> Work item
In the data, find each line where the word "none" appears and list that line.

> Data entries
========================================

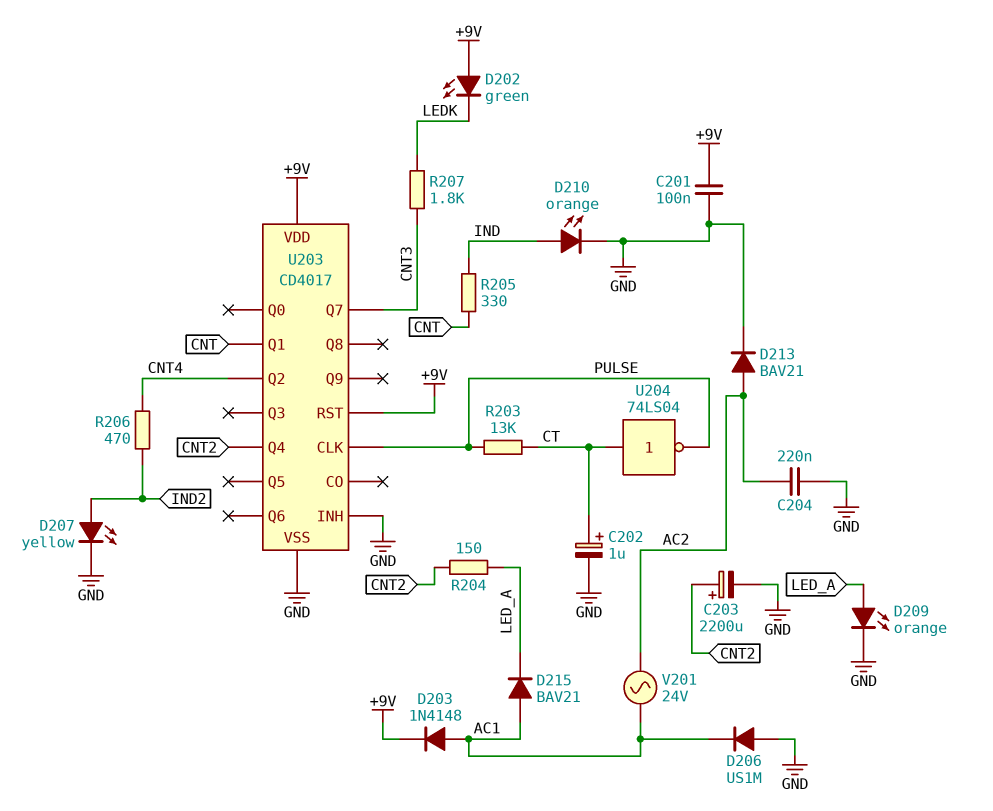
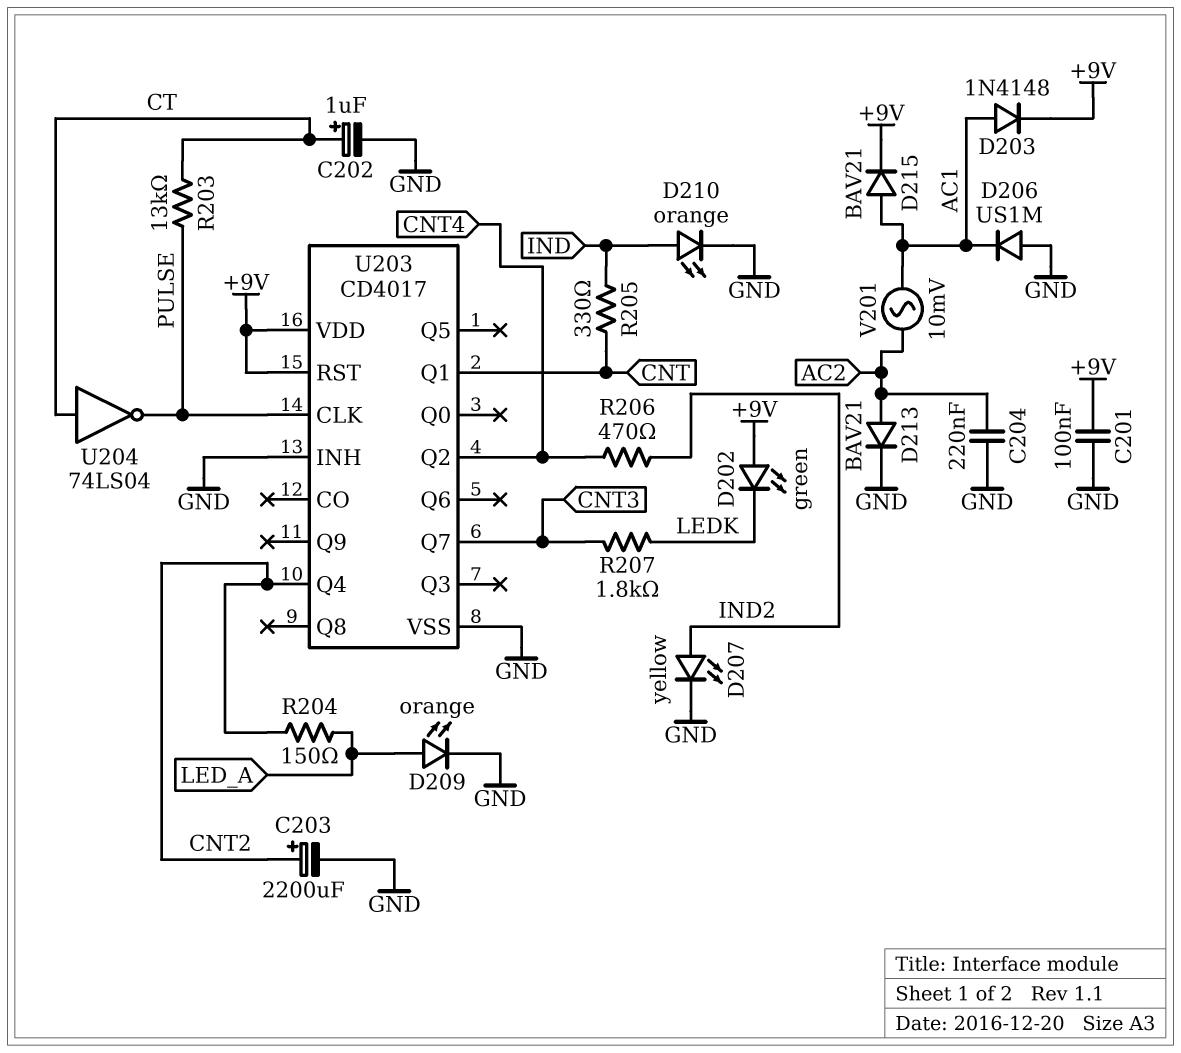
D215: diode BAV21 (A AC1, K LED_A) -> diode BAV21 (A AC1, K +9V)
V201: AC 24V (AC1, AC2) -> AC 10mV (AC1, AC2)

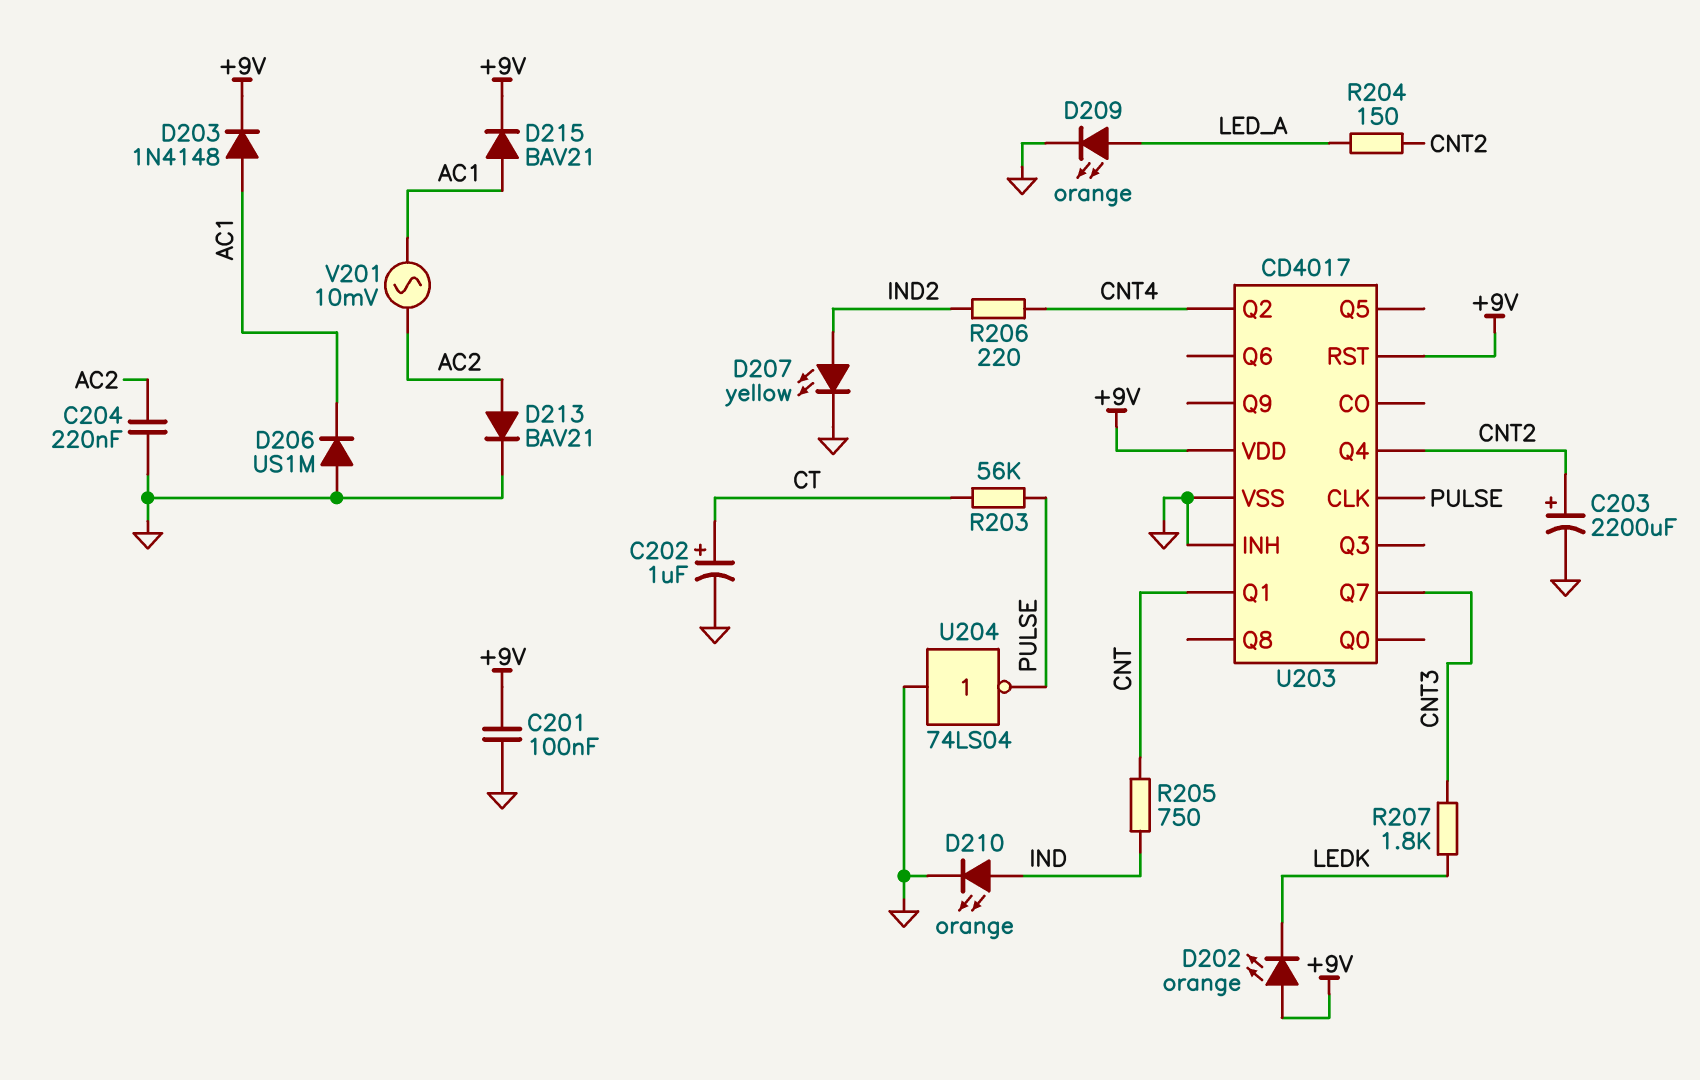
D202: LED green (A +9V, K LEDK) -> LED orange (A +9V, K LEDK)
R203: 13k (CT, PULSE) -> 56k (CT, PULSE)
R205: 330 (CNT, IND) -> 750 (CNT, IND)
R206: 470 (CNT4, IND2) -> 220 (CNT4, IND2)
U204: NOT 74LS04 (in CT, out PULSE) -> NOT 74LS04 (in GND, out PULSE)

========================================

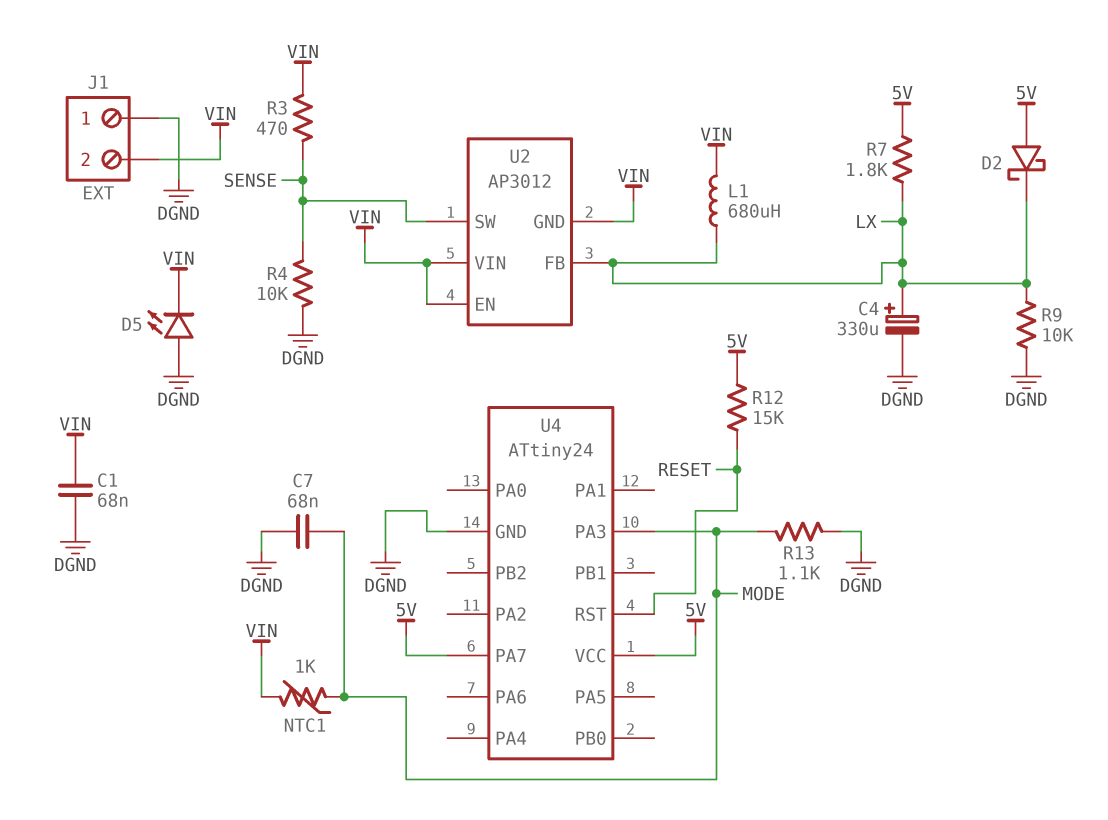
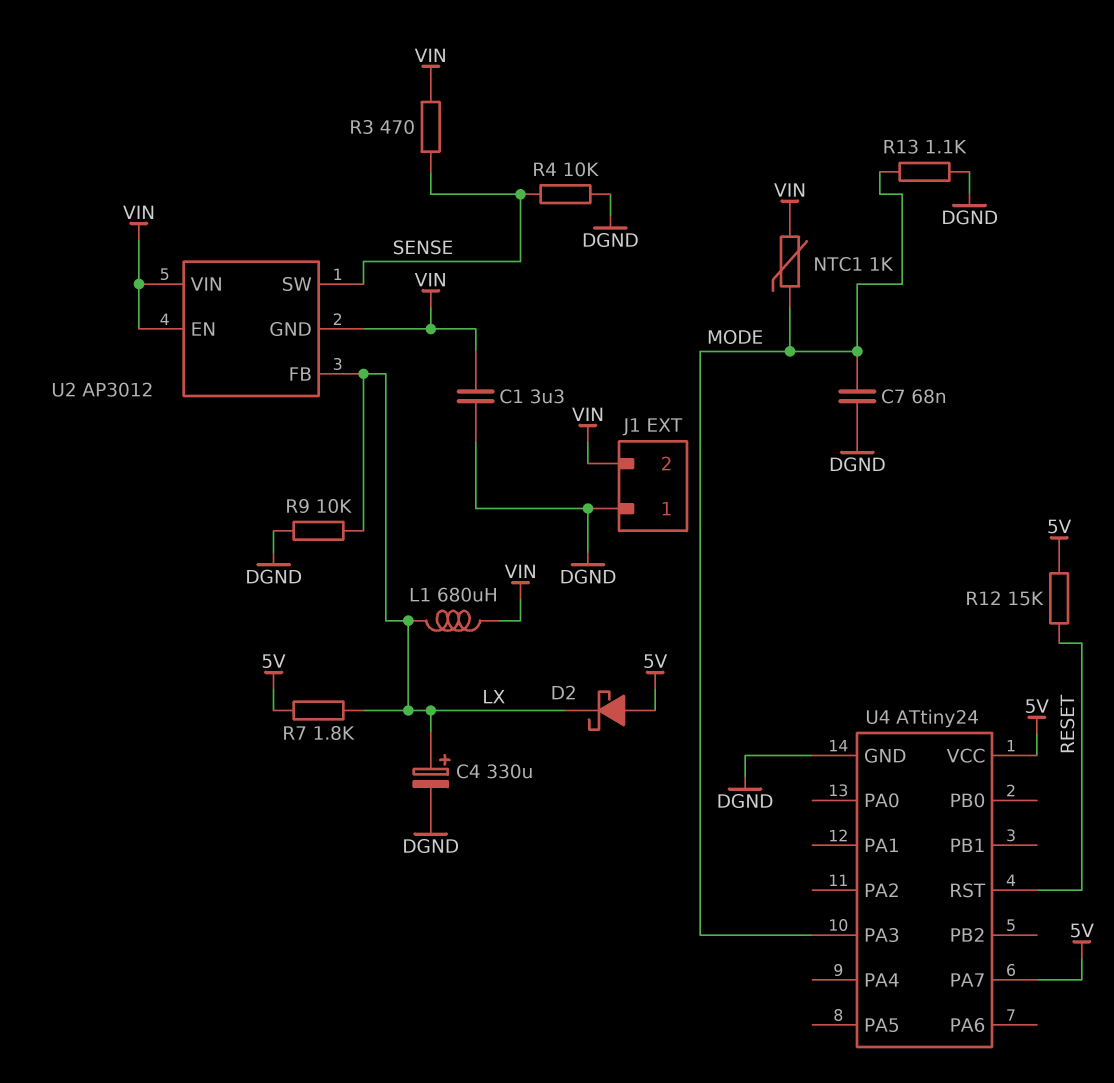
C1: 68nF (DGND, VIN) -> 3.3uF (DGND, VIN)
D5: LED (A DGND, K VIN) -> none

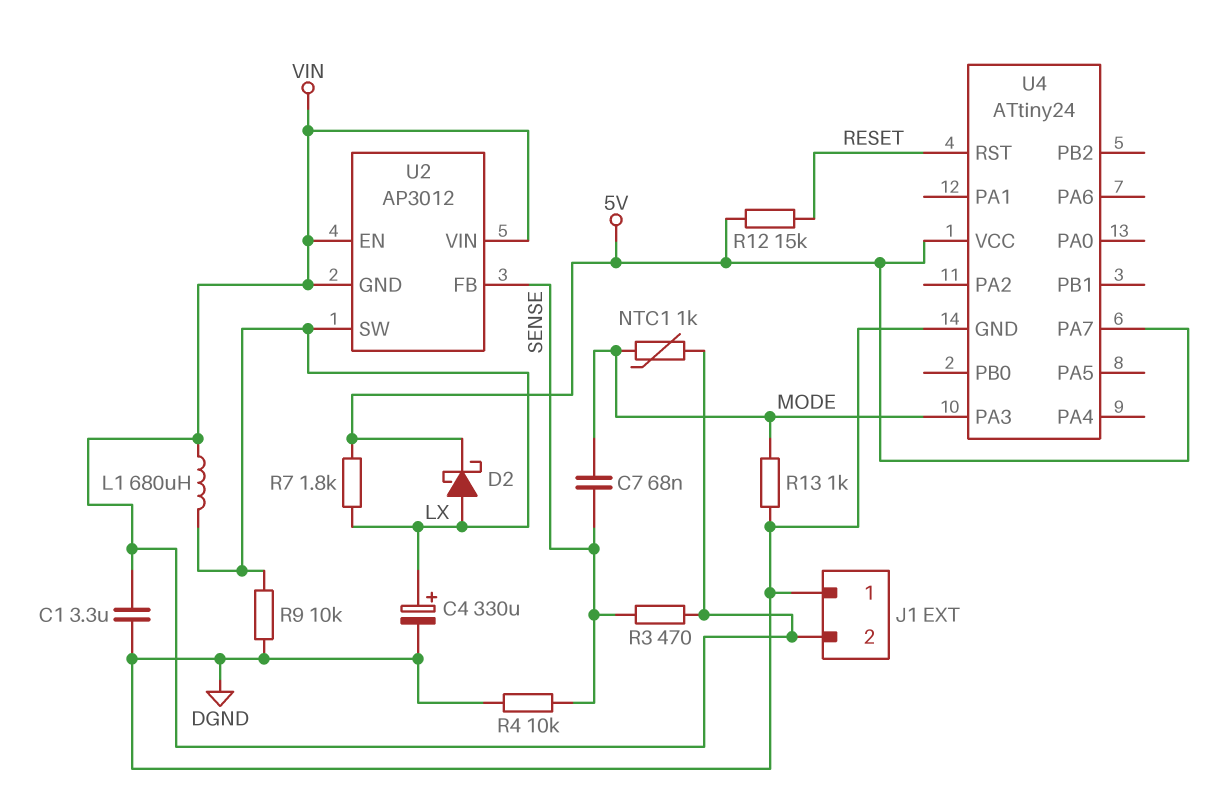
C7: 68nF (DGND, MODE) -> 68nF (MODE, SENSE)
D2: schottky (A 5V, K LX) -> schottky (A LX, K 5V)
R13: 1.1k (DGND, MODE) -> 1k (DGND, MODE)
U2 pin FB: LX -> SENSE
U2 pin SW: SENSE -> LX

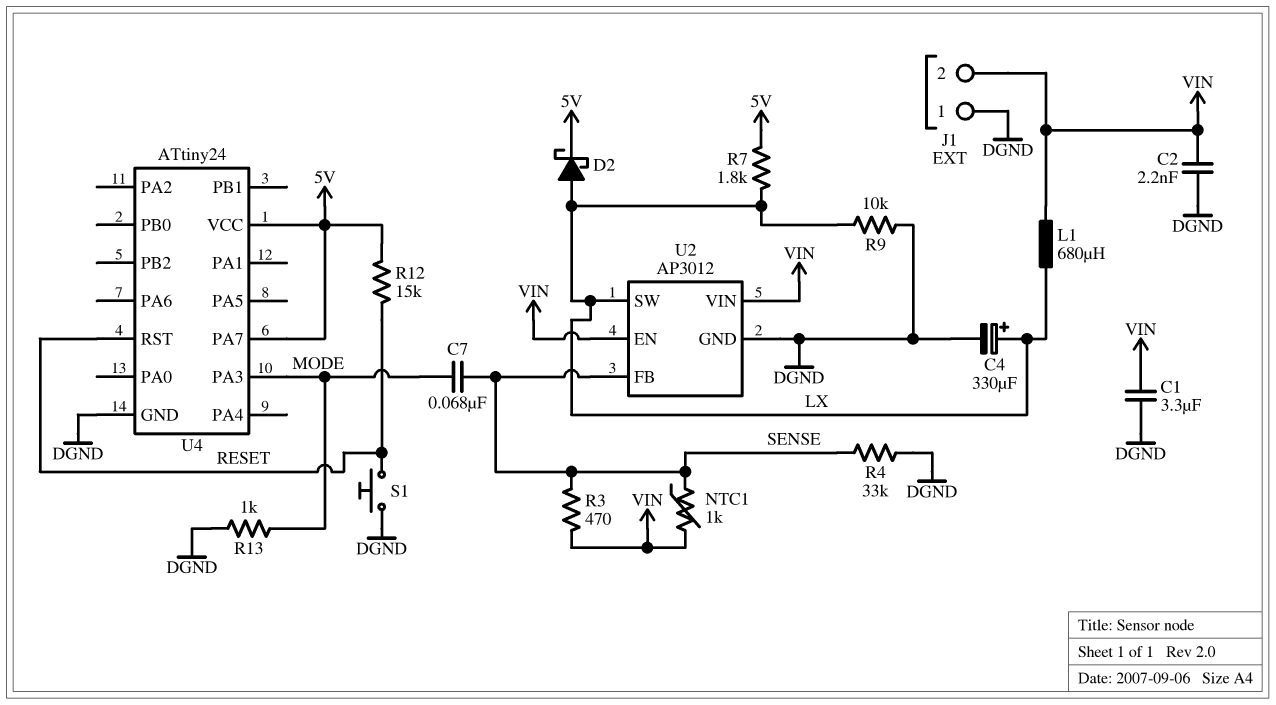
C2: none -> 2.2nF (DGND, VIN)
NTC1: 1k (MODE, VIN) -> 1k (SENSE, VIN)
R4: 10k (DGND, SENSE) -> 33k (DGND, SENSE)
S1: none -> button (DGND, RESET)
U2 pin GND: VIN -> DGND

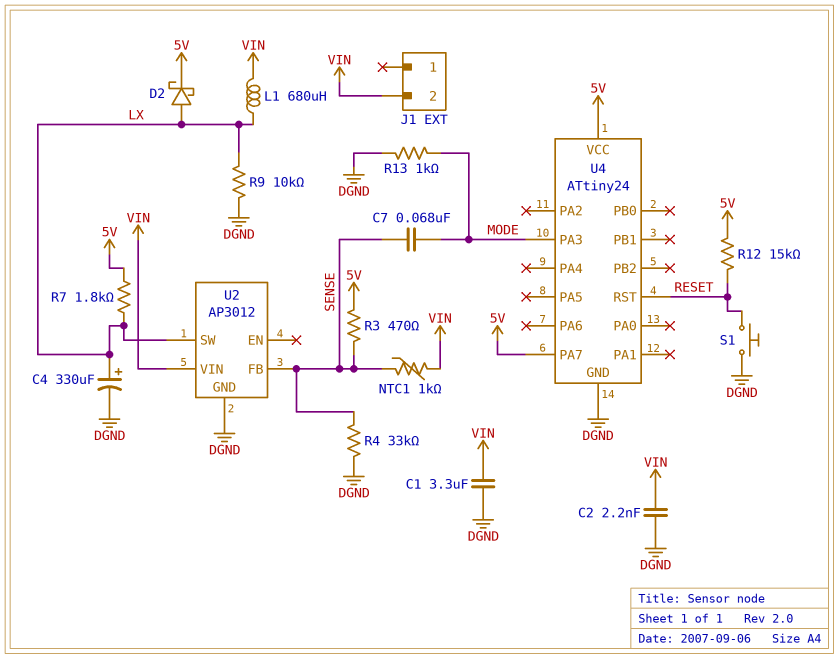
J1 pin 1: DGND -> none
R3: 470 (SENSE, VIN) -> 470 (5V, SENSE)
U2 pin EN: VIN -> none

========================================

> Response
D5: LED (A DGND, K VIN) -> none
C2: none -> 2.2nF (DGND, VIN)
S1: none -> button (DGND, RESET)
J1 pin 1: DGND -> none
U2 pin EN: VIN -> none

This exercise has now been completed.